## EXERCISE
Carry over every entry exactly as written, though not the pictures it contains.

## DATA TO PROCESS
=== Section Start ===

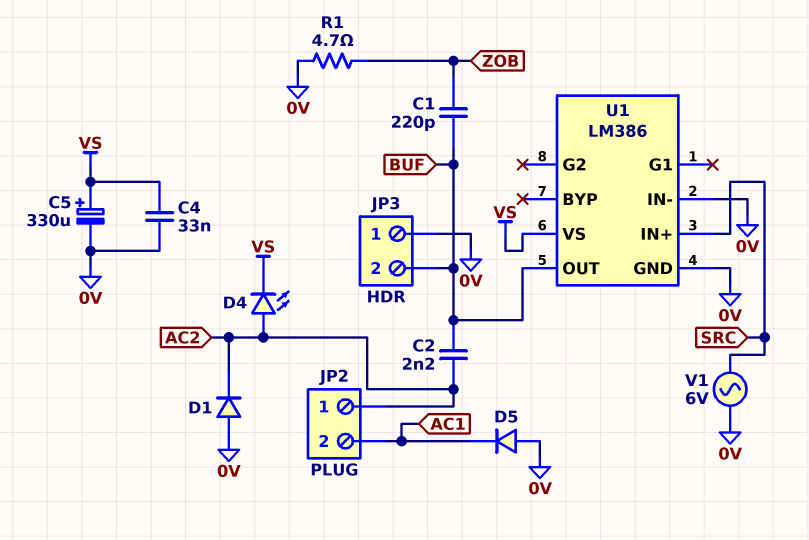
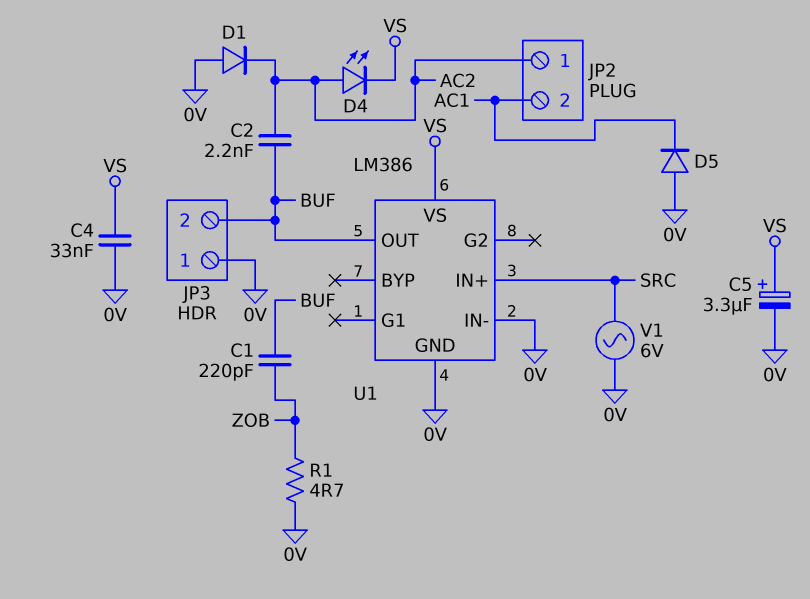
C5: 330uF (plus VS, minus 0V) -> 3.3uF (plus VS, minus 0V)

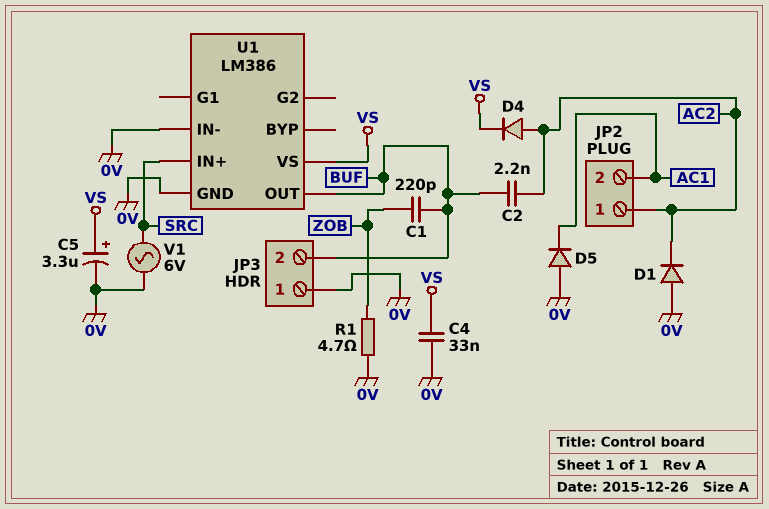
D4: LED (A AC2, K VS) -> diode (A AC2, K VS)

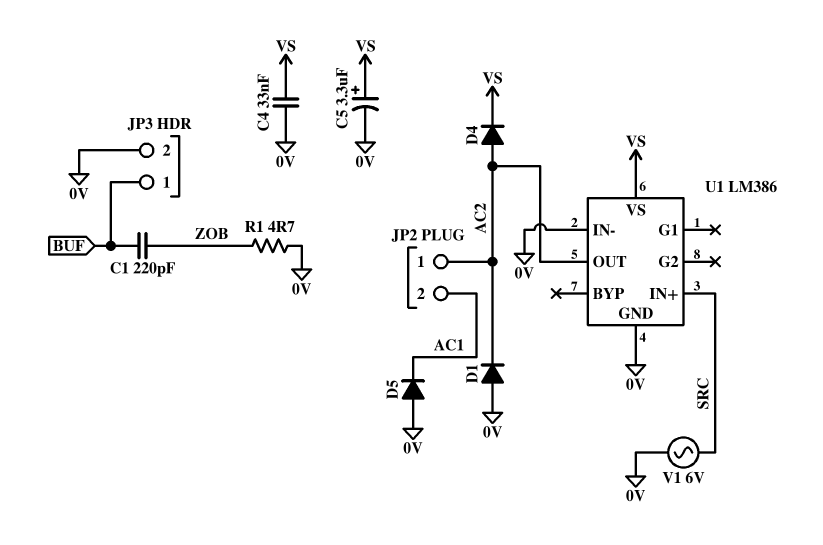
C2: 2.2nF (AC2, BUF) -> none
JP3 pin 1: 0V -> BUF
JP3 pin 2: BUF -> 0V
U1 pin OUT: BUF -> AC2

=== Section End ===

## OUTPUT BELOW
C5: 330uF (plus VS, minus 0V) -> 3.3uF (plus VS, minus 0V)

D4: LED (A AC2, K VS) -> diode (A AC2, K VS)

C2: 2.2nF (AC2, BUF) -> none
JP3 pin 1: 0V -> BUF
JP3 pin 2: BUF -> 0V
U1 pin OUT: BUF -> AC2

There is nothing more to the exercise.